DESCRIPTION OF THE TASK:
Please repeat the records exactly. The pictures are to be left out.

(Object count change data)
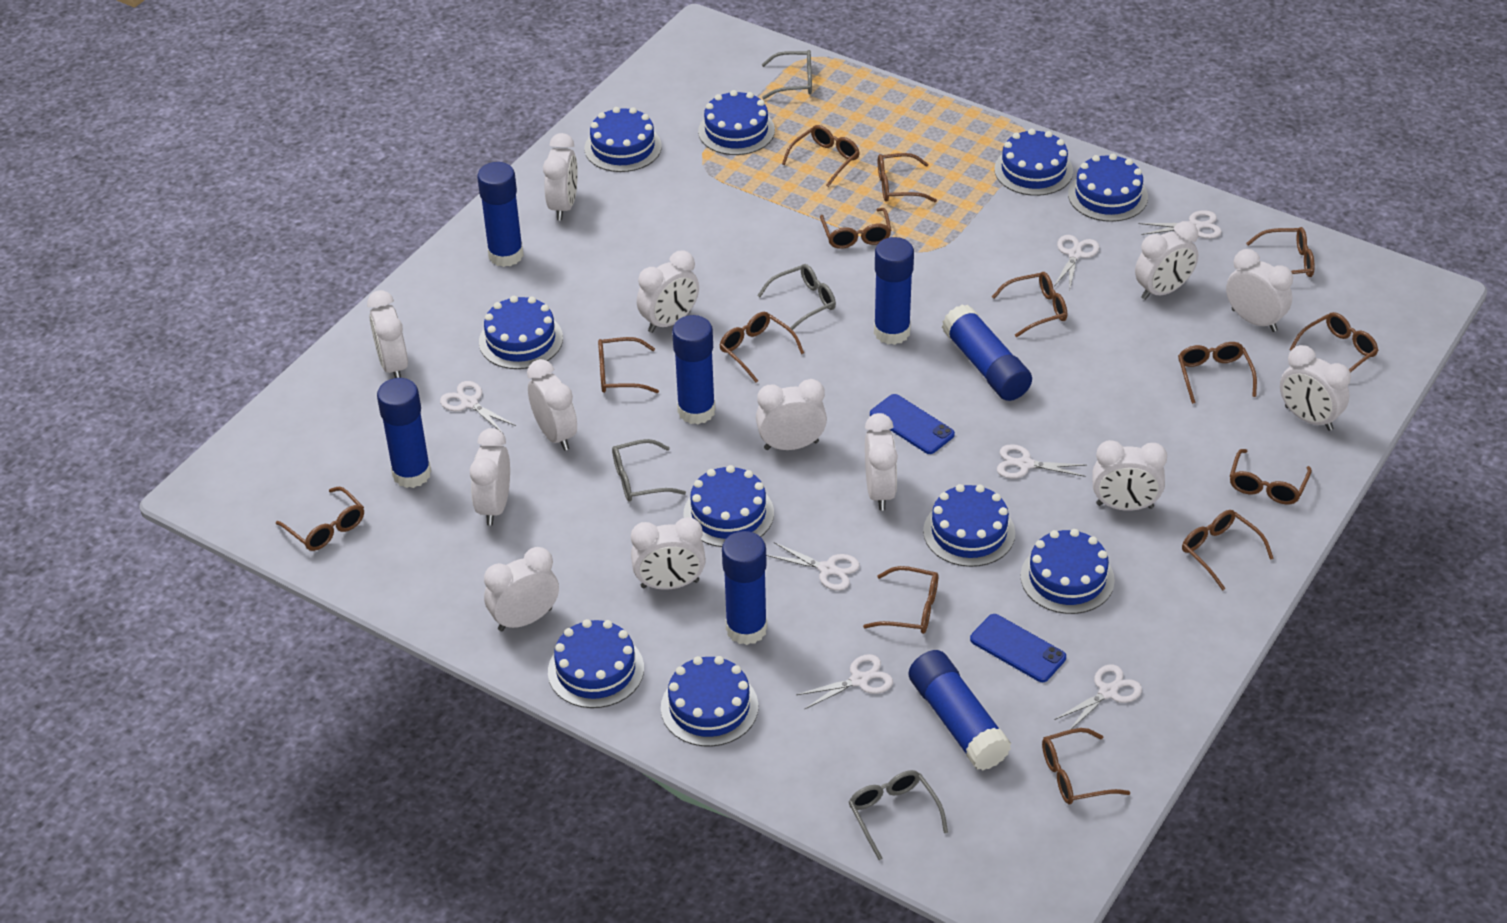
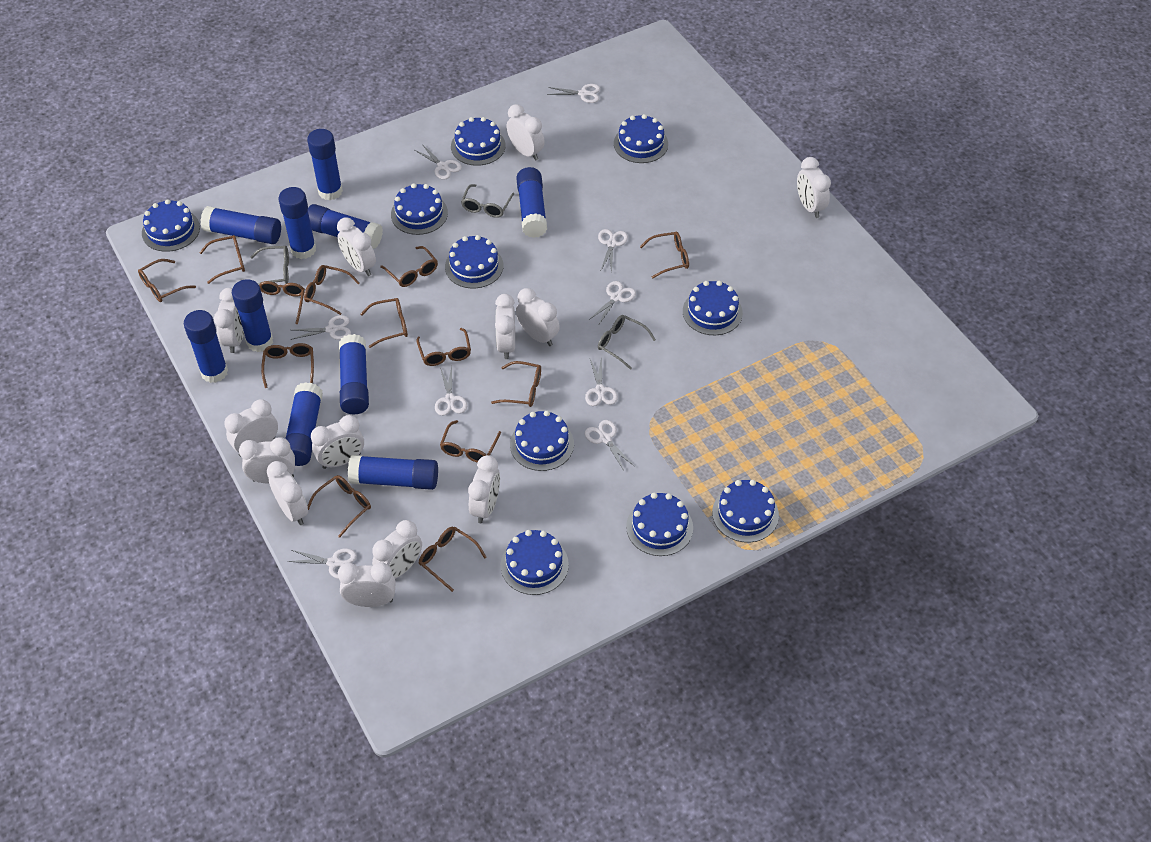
blue glue stick: 7 -> 10
blue phone: 2 -> 0
brown glasses: 14 -> 13
grey glasses: 4 -> 3
white scissors: 7 -> 9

TASK OUTPUT:
blue glue stick: 7 -> 10
blue phone: 2 -> 0
brown glasses: 14 -> 13
grey glasses: 4 -> 3
white scissors: 7 -> 9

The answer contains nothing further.